### EXERCISE PROMPT
Transcribe the entries below word for word, everything from their first line down to and including the line containing "104: (460, 250)". Leave the pictures out of your answer.

------------------------------

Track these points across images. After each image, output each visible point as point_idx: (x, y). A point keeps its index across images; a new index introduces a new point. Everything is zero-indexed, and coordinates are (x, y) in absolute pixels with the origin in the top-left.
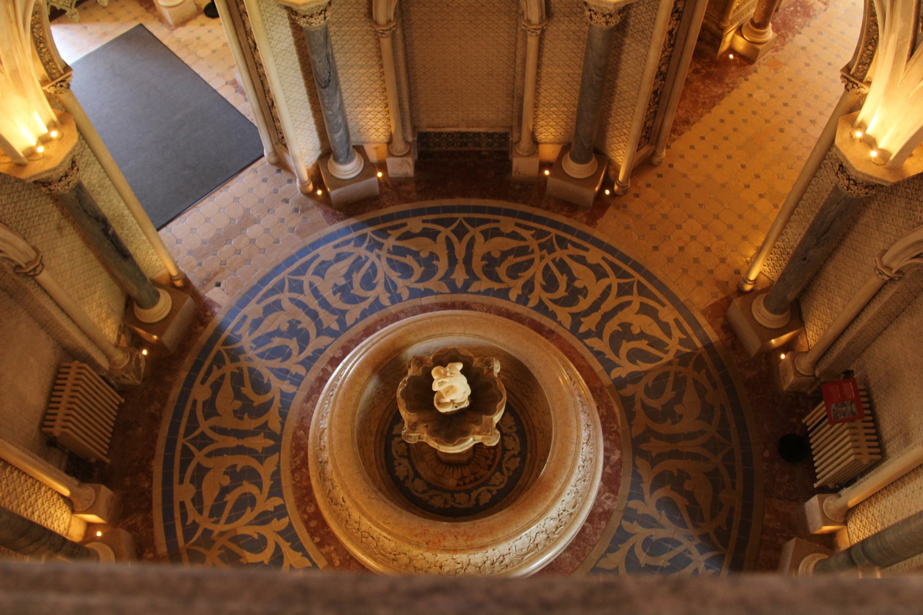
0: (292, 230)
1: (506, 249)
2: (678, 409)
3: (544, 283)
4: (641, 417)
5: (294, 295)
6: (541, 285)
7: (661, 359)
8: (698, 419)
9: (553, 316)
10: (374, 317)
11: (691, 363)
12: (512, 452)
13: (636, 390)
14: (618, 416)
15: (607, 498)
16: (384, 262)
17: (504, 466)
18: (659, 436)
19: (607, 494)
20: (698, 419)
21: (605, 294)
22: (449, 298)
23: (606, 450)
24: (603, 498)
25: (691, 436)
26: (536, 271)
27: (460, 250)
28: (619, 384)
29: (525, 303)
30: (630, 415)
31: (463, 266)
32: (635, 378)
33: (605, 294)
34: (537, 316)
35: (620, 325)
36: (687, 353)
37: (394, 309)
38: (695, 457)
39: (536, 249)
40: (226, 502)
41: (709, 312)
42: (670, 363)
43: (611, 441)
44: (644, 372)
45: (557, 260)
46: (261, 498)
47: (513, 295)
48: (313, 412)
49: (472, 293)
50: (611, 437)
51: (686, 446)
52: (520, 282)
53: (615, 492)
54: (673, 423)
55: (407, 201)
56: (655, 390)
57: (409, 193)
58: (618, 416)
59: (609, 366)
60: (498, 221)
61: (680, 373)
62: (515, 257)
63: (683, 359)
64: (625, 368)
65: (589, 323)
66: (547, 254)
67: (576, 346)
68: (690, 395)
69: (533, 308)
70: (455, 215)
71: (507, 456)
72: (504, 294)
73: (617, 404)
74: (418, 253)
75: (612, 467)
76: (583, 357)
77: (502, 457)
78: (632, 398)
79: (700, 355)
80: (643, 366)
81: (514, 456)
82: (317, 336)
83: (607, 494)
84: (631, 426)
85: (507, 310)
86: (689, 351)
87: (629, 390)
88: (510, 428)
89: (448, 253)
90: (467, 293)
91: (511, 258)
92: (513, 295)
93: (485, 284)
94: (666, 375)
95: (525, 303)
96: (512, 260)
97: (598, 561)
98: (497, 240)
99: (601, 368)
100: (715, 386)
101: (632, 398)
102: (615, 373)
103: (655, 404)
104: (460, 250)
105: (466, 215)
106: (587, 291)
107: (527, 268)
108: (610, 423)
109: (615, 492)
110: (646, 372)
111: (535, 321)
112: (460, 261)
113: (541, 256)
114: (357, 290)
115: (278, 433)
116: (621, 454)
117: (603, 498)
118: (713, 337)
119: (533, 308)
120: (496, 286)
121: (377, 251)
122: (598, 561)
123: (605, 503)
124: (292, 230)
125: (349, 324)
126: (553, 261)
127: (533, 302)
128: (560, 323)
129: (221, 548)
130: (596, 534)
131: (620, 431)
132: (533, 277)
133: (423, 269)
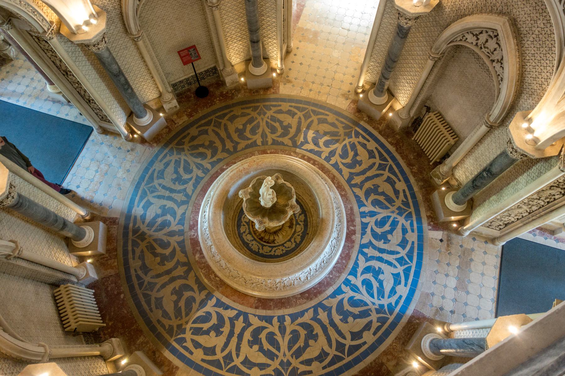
0: (433, 294)
1: (308, 349)
2: (175, 297)
3: (275, 337)
4: (191, 282)
5: (398, 256)
6: (276, 335)
7: (193, 323)
8: (163, 297)
9: (261, 318)
10: (351, 265)
11: (175, 329)
12: (246, 234)
13: (199, 297)
14: (204, 278)
15: (194, 235)
16: (368, 302)
17: (247, 226)
18: (180, 277)
19: (194, 237)
20: (163, 297)
21: (238, 349)
22: (321, 298)
23: (204, 257)
24: (196, 234)
25: (163, 286)
26: (284, 343)
27: (334, 335)
28: (209, 296)
29: (279, 317)
30: (198, 281)
31: (325, 323)
32: (203, 303)
33: (238, 349)
34: (269, 313)
35: (222, 332)
36: (179, 334)
37: (344, 276)
38: (158, 276)
39: (291, 360)
40: (352, 151)
41: (174, 370)
42: (187, 323)
43: (203, 263)
44: (199, 310)
45: (275, 358)
46: (339, 160)
47: (288, 319)
48: (344, 205)
49: (310, 308)
50: (203, 265)
51: (166, 278)
52: (288, 331)
53: (191, 239)
54: (175, 288)
55: (385, 353)
56: (190, 301)
57: (388, 360)
58: (204, 278)
59: (219, 304)
60: (324, 368)
61: (180, 320)
62: (300, 346)
63: (181, 329)
64: (209, 307)
65: (240, 324)
66: (283, 359)
67: (240, 306)
68: (169, 308)
69: (274, 317)
70: (351, 358)
71: (248, 231)
72: (294, 317)
73: (207, 284)
74: (354, 319)
75: (197, 250)
76: (234, 301)
77: (249, 228)
78: (200, 291)
79: (171, 336)
80: (201, 313)
81: (244, 232)
82: (370, 240)
83: (194, 237)
84: (196, 276)
85: (286, 308)
86: (179, 336)
87: (204, 294)
88: (253, 245)
89: (338, 328)
90: (313, 307)
91: (302, 344)
92: (288, 319)
93: (307, 318)
94: (187, 314)
95: (279, 317)
96: (301, 343)
97: (188, 207)
98: (316, 353)
99: (222, 300)
100: (159, 321)
101: (200, 291)
102: (214, 300)
103: (187, 294)
104: (334, 335)
105: (344, 362)
106: (249, 345)
107: (289, 342)
108: (206, 272)
109: (191, 239)
110: (198, 310)
111: (269, 310)
112: (328, 326)
113: (286, 356)
114: (369, 276)
115: (353, 188)
116: (195, 259)
117: (196, 234)
118: (167, 354)
119: (274, 317)
120: (300, 320)
121: (377, 307)
122: (188, 207)
123: (194, 232)
124: (433, 294)
125: (360, 255)
126: (277, 357)
127: (275, 320)
128: (255, 315)
129: (340, 135)
130: (193, 217)
131: (200, 270)
132: (283, 337)
133: (345, 309)
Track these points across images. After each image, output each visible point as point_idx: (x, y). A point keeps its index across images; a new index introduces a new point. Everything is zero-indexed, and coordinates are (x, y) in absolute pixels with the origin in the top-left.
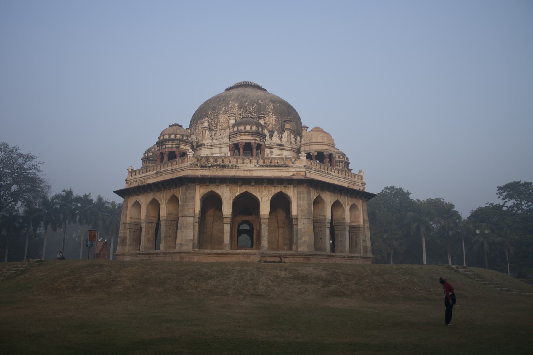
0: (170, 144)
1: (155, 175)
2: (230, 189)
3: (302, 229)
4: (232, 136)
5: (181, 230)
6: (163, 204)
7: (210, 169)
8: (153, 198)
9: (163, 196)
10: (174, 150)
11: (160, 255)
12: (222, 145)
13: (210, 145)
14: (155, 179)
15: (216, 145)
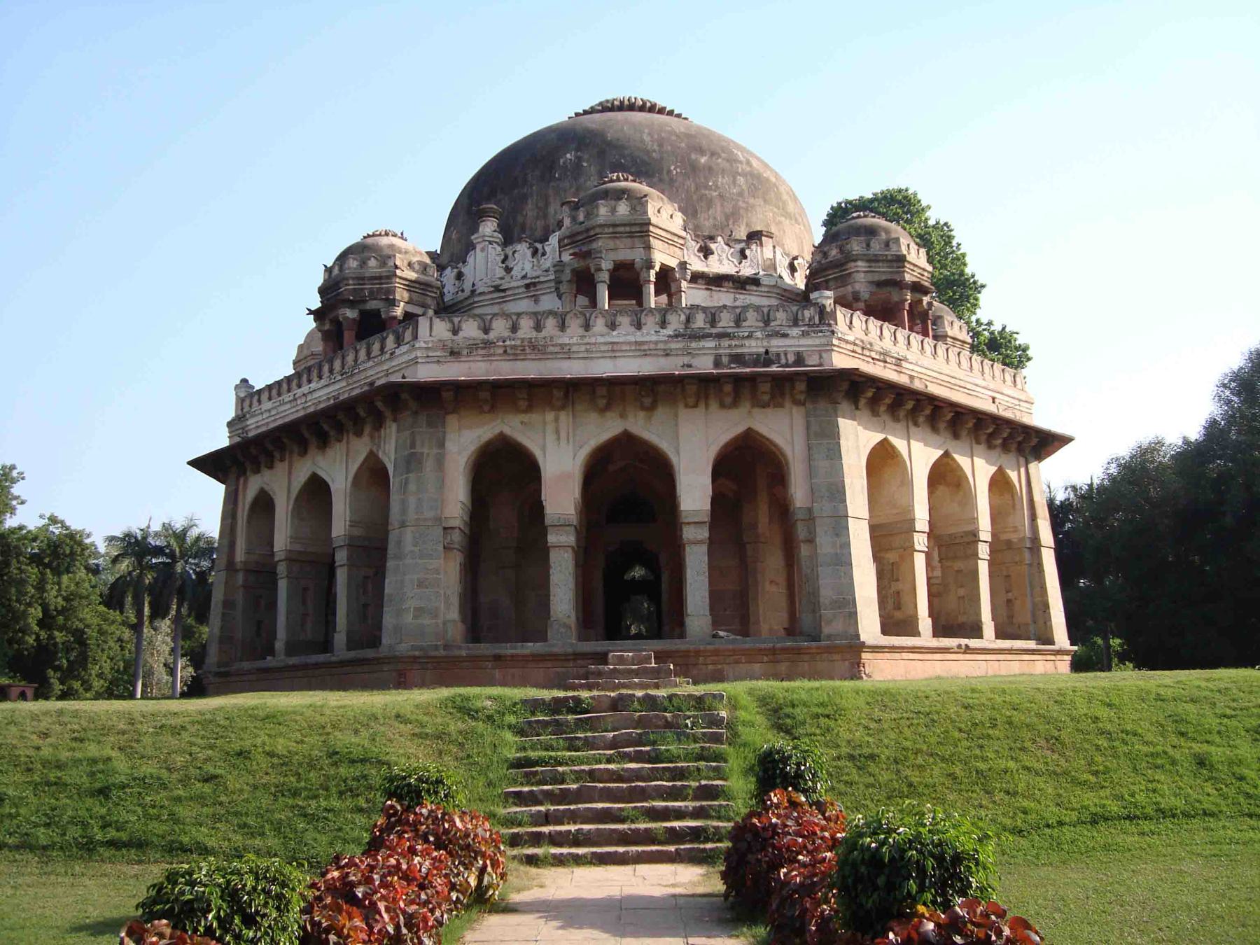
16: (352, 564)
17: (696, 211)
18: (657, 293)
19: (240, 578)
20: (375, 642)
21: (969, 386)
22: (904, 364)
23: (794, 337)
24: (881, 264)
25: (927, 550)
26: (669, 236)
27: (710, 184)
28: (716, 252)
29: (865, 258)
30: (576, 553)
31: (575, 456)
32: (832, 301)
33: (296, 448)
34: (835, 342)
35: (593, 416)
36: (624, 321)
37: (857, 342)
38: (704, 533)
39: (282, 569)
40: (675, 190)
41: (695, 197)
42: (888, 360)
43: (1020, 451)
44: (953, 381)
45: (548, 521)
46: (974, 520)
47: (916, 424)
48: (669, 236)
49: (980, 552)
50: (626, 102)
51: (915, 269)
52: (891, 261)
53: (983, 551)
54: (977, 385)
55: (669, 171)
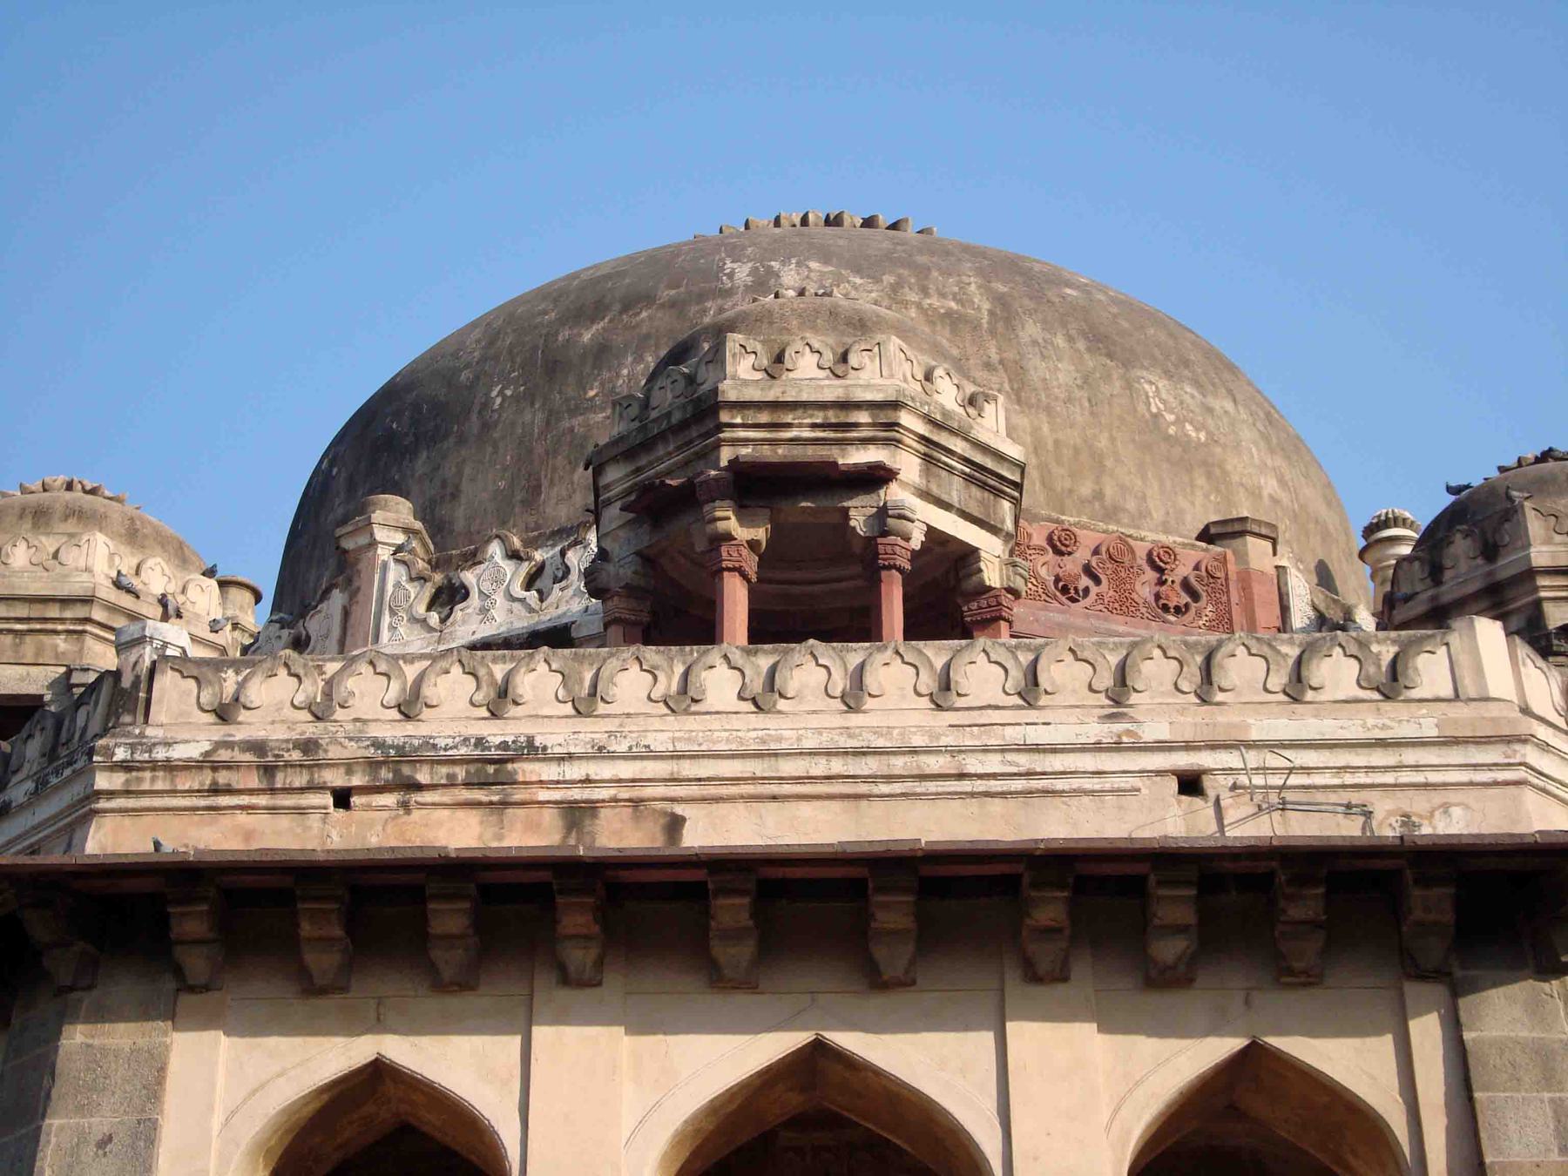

------------------------------

### RESULT
Track these points across images. After each image, output each visible point as point_idx: (x, y). A point keeps its index across images; a new index introduces a new point. Everything is zero-indexed, and coordinates are (x, y) in absolute pixels with the origin in the top-left.
0: (292, 230)
1: (506, 249)
2: (678, 409)
3: (544, 283)
4: (641, 417)
5: (294, 295)
6: (541, 285)
7: (661, 359)
8: (698, 419)
9: (553, 316)
10: (374, 317)
11: (691, 363)
12: (512, 452)
13: (636, 390)
14: (618, 416)
15: (607, 498)
16: (384, 262)
17: (504, 466)
18: (659, 436)
19: (607, 494)
20: (698, 419)
21: (605, 294)
22: (449, 298)
23: (606, 450)
24: (603, 498)
25: (691, 436)
26: (536, 271)
27: (460, 250)
28: (619, 384)
29: (525, 303)
30: (630, 415)
31: (463, 266)
32: (635, 378)
33: (605, 294)
34: (537, 316)
35: (620, 325)
36: (687, 353)
37: (394, 309)
38: (695, 457)
39: (536, 249)
40: (226, 502)
41: (709, 312)
42: (670, 363)
43: (611, 441)
44: (644, 372)
45: (557, 260)
46: (261, 498)
47: (513, 295)
48: (313, 412)
49: (472, 293)
50: (611, 437)
51: (686, 446)
52: (520, 282)
53: (615, 492)
54: (673, 423)
55: (407, 201)
56: (655, 390)
57: (409, 193)
58: (618, 416)
59: (609, 366)
60: (498, 221)
61: (680, 373)
62: (515, 257)
63: (683, 359)
64: (625, 368)
65: (589, 323)
66: (547, 254)
67: (576, 346)
68: (690, 395)
69: (533, 308)
70: (455, 215)
71: (507, 456)
72: (504, 294)
73: (617, 404)
74: (418, 253)
75: (612, 467)
76: (583, 357)
77: (502, 457)
78: (632, 398)
79: (700, 355)
80: (643, 366)
81: (514, 456)
82: (317, 336)
83: (607, 494)
84: (631, 426)
85: (507, 310)
86: (689, 351)
87: (629, 390)
88: (510, 428)
89: (448, 253)
90: (467, 293)
91: (511, 258)
92: (513, 295)
93: (485, 284)
94: (666, 375)
95: (525, 303)
96: (512, 260)
97: (598, 561)
98: (497, 240)
99: (601, 368)
100: (715, 386)
101: (632, 398)
102: (615, 373)
103: (655, 404)
104: (460, 250)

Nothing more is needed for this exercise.